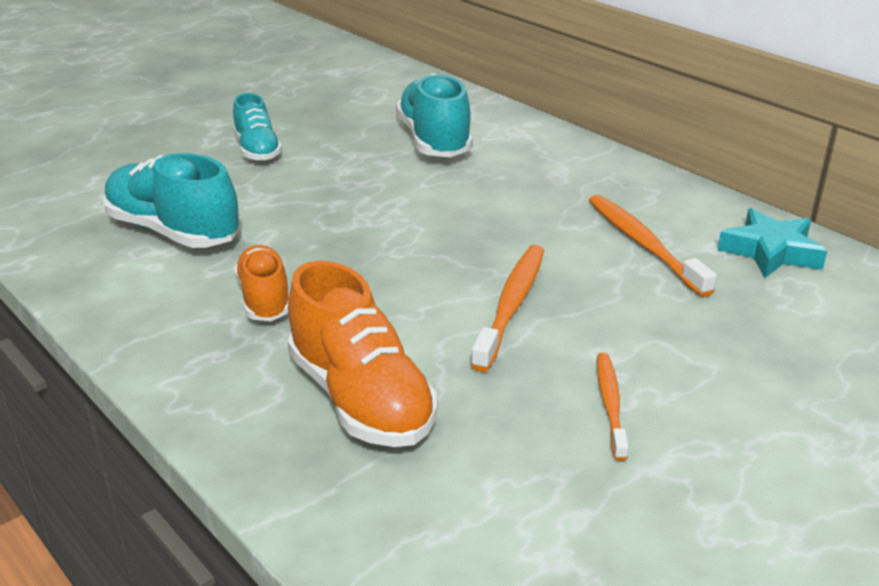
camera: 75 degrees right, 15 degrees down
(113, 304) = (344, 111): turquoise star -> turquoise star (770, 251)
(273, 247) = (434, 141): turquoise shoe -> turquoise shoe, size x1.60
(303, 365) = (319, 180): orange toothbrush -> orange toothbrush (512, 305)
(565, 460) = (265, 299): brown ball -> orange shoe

——————

▶ Assignment
Every line of the material that holds the word "turquoise" must be found and copied.

▶ Answer to this exercise
(113, 304) = (344, 111): turquoise star -> turquoise star (770, 251)
(273, 247) = (434, 141): turquoise shoe -> turquoise shoe, size x1.60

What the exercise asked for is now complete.